_Exercise brief_: Transcribe exactly, please, the line bearing "V1: AC 10mV" and all later lines through the end of the records, with the pictures left out.

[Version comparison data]
::::
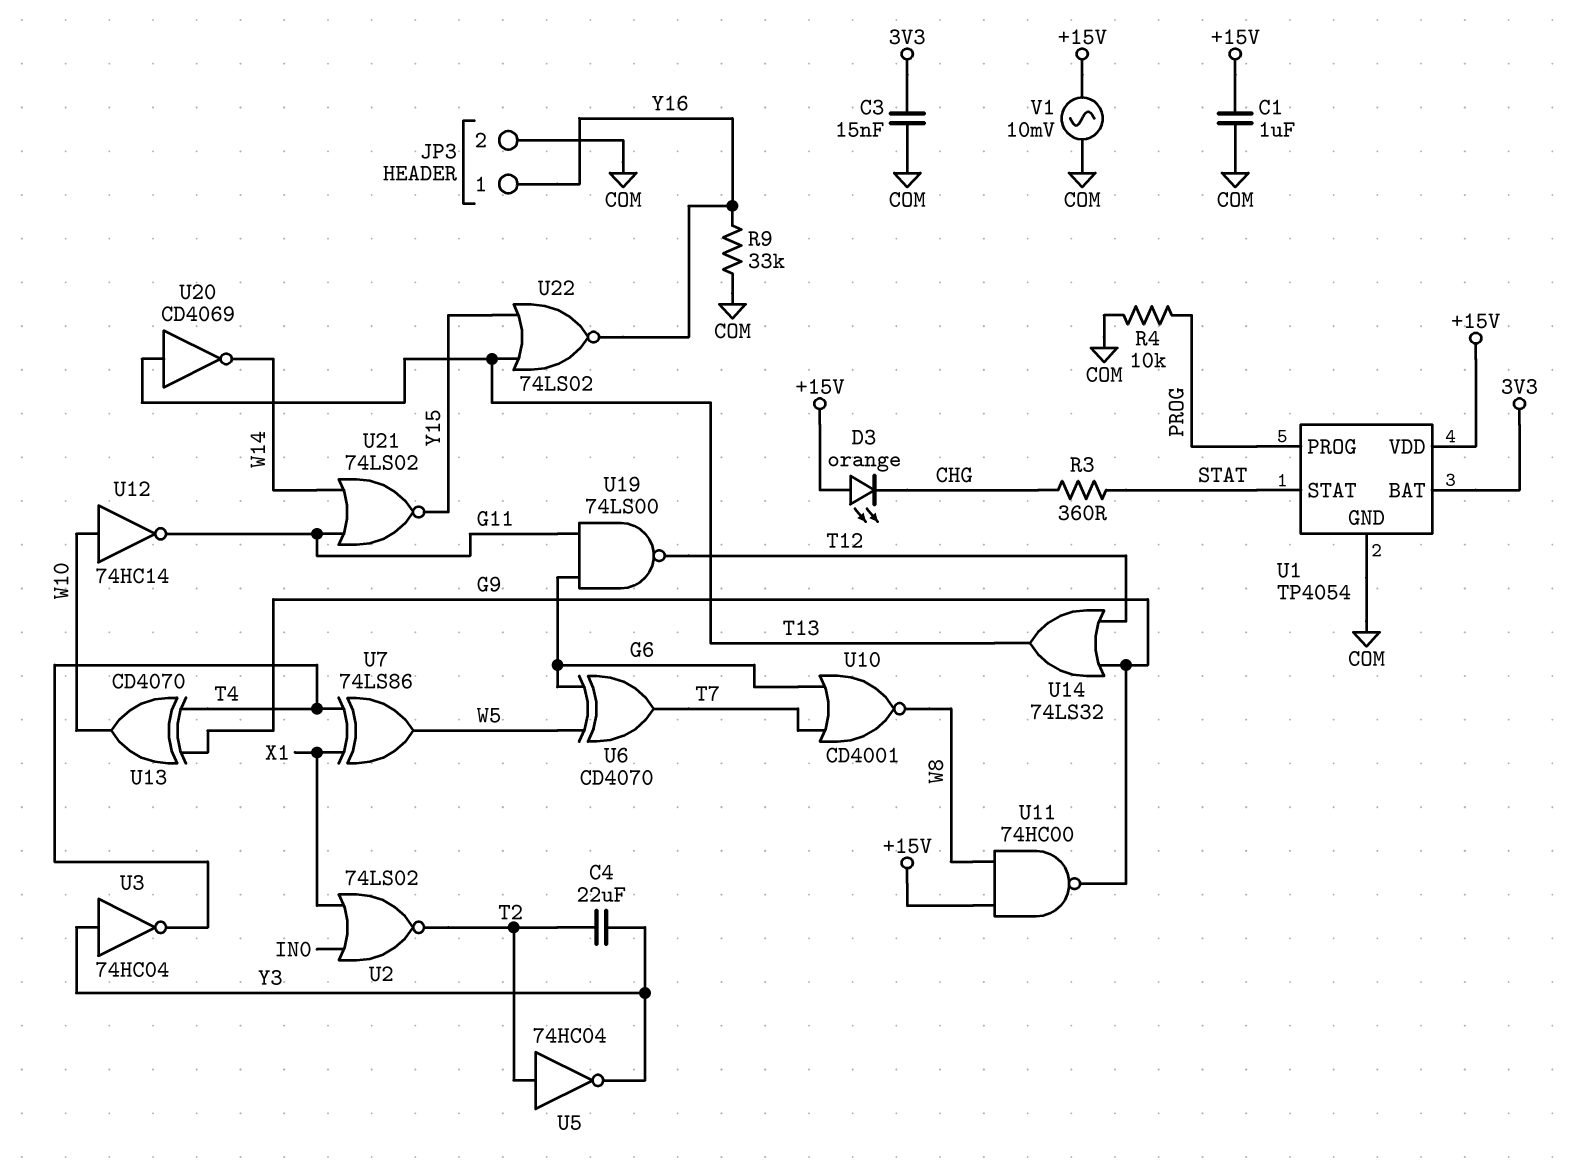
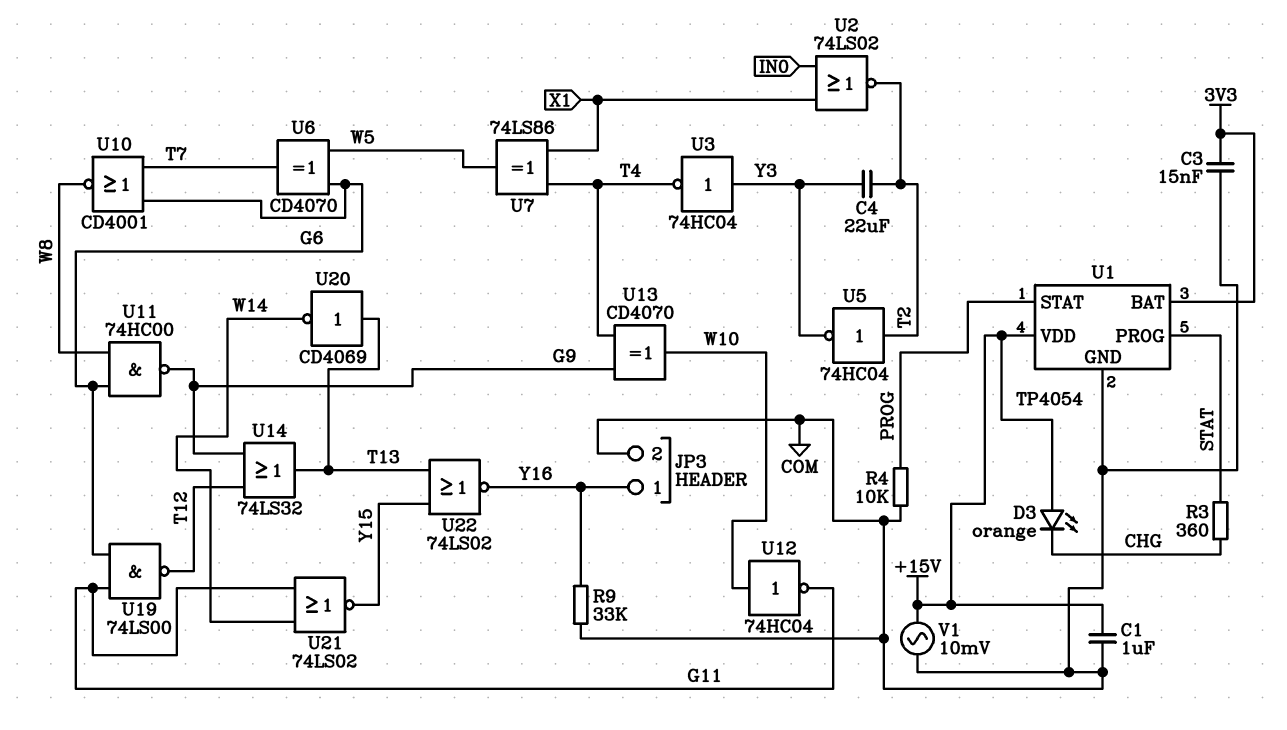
U1 pin PROG: PROG -> STAT
U1 pin STAT: STAT -> PROG
U11: NAND 74HC00 (in +15V, in W8, out G9) -> NAND 74HC00 (in G6, in W8, out G9)
U12: NOT 74HC14 (in W10, out G11) -> NOT 74HC04 (in W10, out G11)

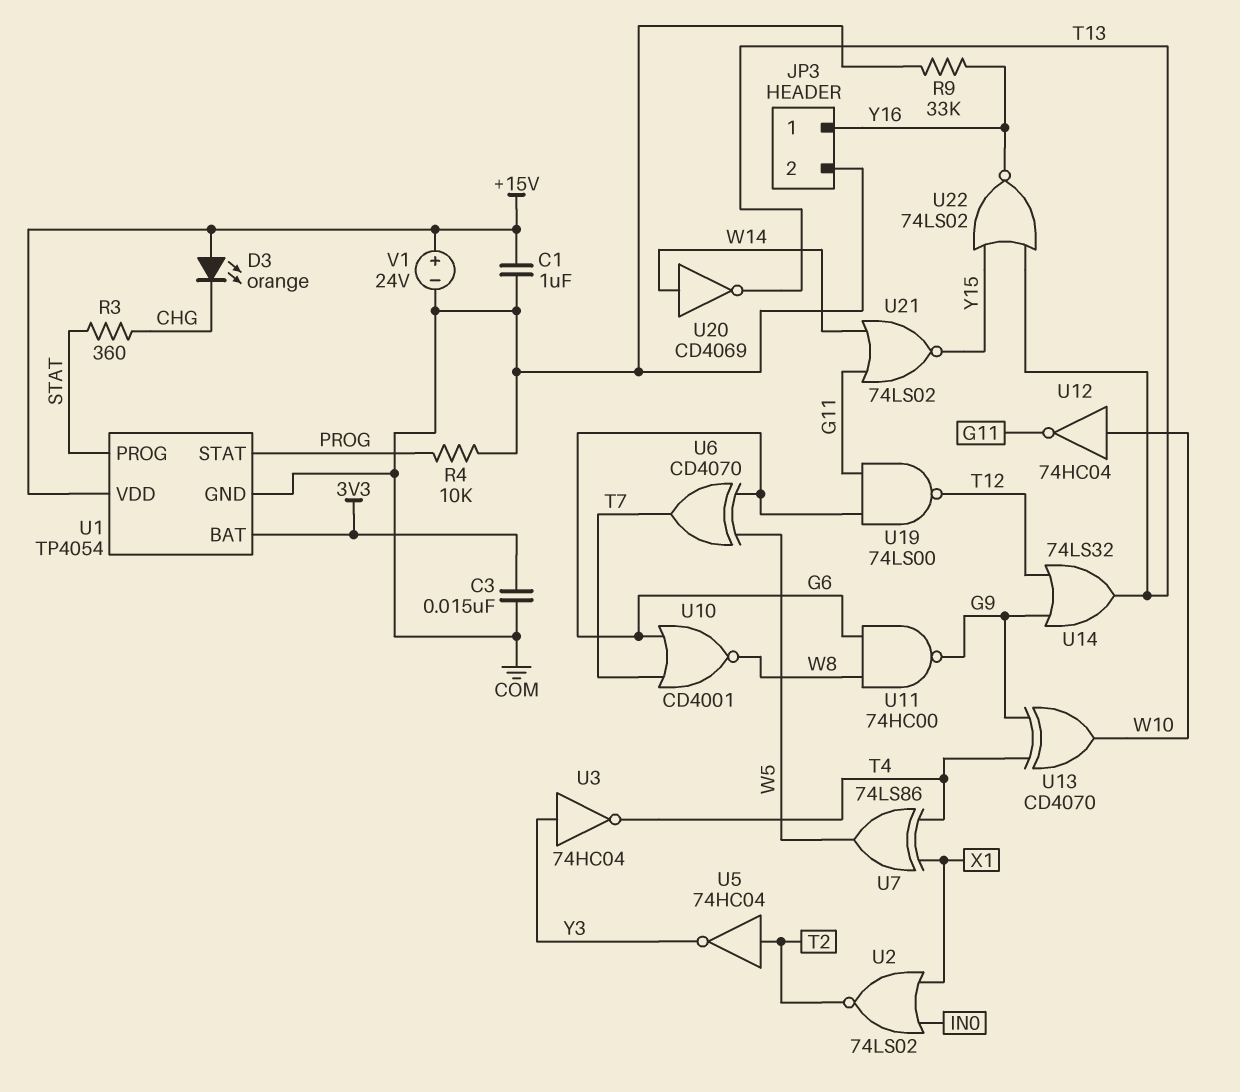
C4: 22uF (T2, Y3) -> none
U20: NOT CD4069 (in T13, out W14) -> NOT CD4069 (in W14, out T13)
V1: AC 10mV (+15V, COM) -> 24V (plus +15V, minus COM)

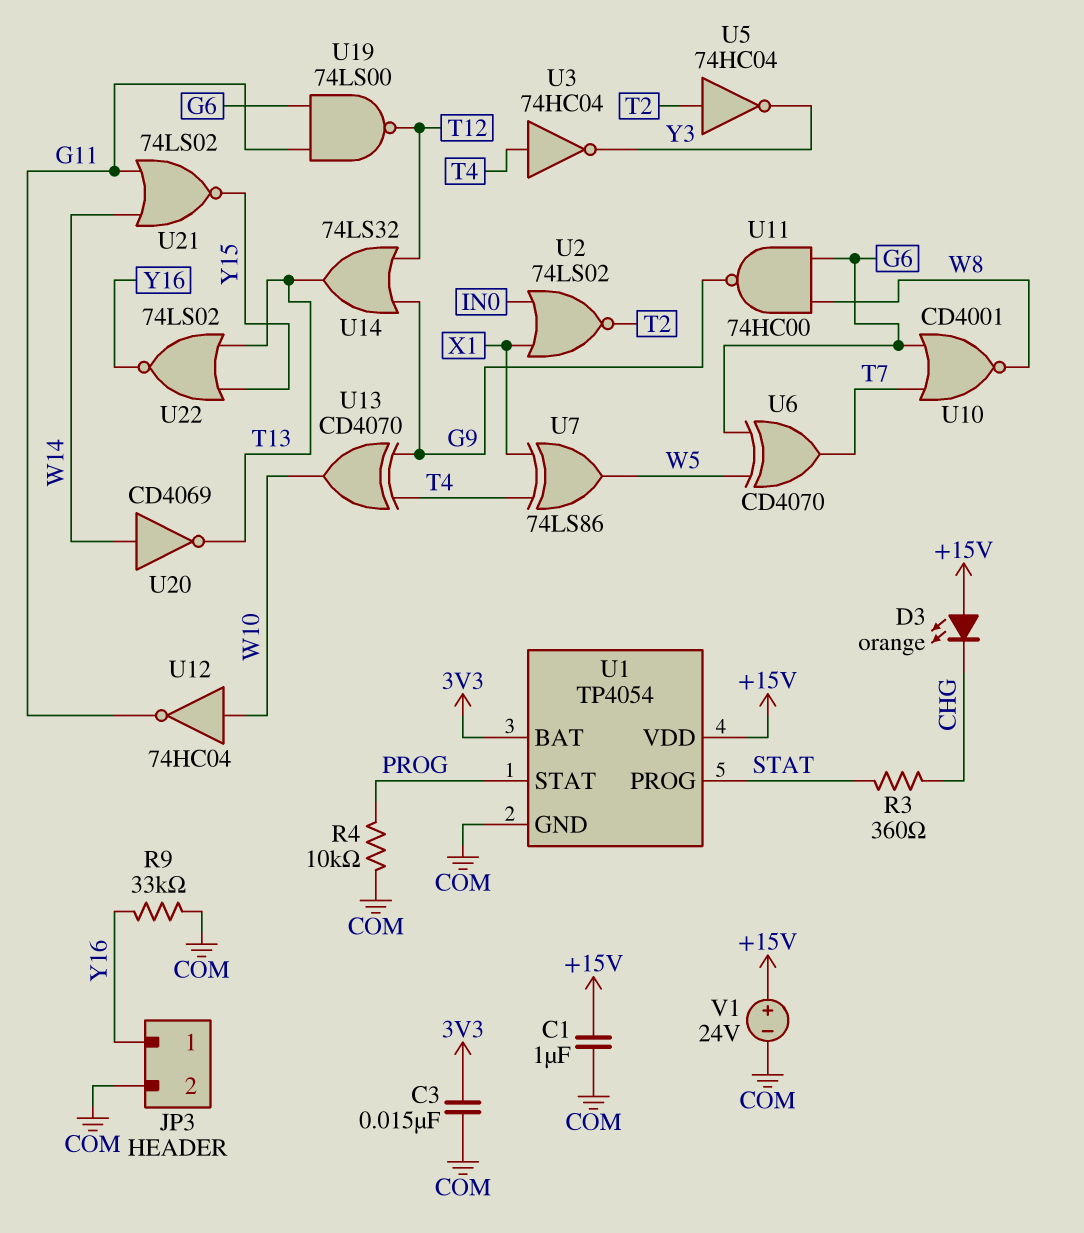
U3: NOT 74HC04 (in Y3, out T4) -> NOT 74HC04 (in T4, out Y3)

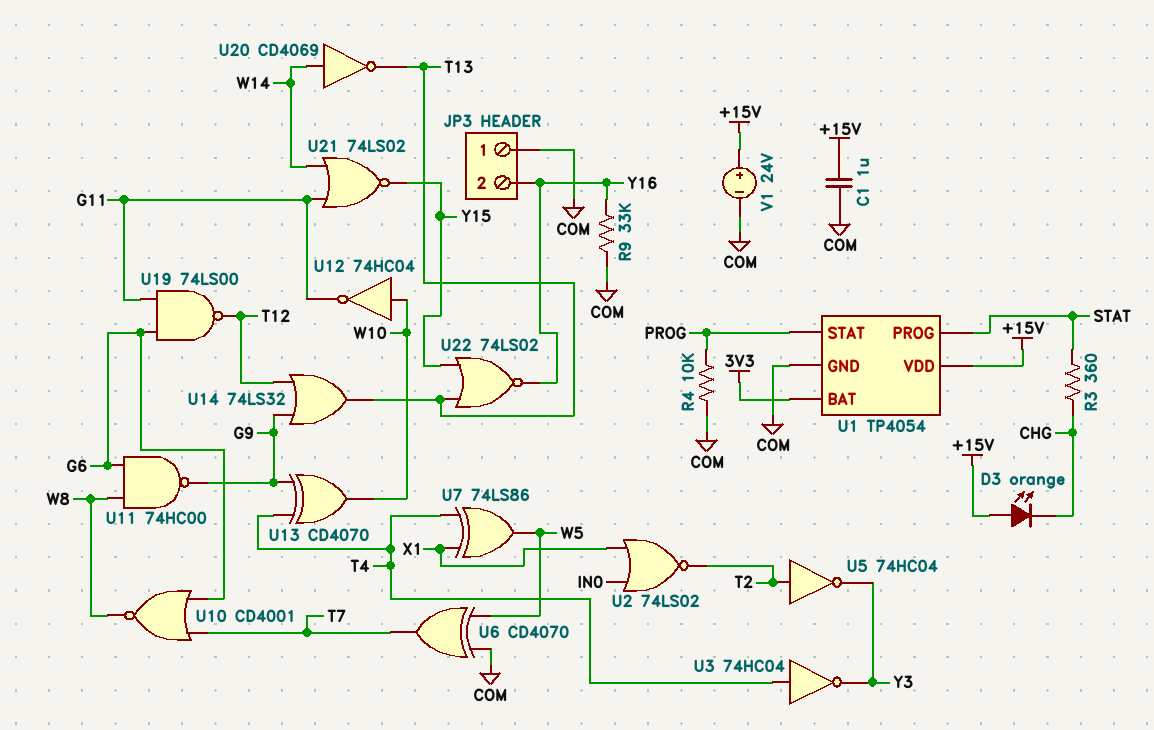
C3: 15nF (3V3, COM) -> none
JP3 pin 1: Y16 -> COM
JP3 pin 2: COM -> Y16
U6: XOR CD4070 (in G6, in W5, out T7) -> XOR CD4070 (in COM, in W5, out T7)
::::
_Exercise response_:
V1: AC 10mV (+15V, COM) -> 24V (plus +15V, minus COM)

U3: NOT 74HC04 (in Y3, out T4) -> NOT 74HC04 (in T4, out Y3)

C3: 15nF (3V3, COM) -> none
JP3 pin 1: Y16 -> COM
JP3 pin 2: COM -> Y16
U6: XOR CD4070 (in G6, in W5, out T7) -> XOR CD4070 (in COM, in W5, out T7)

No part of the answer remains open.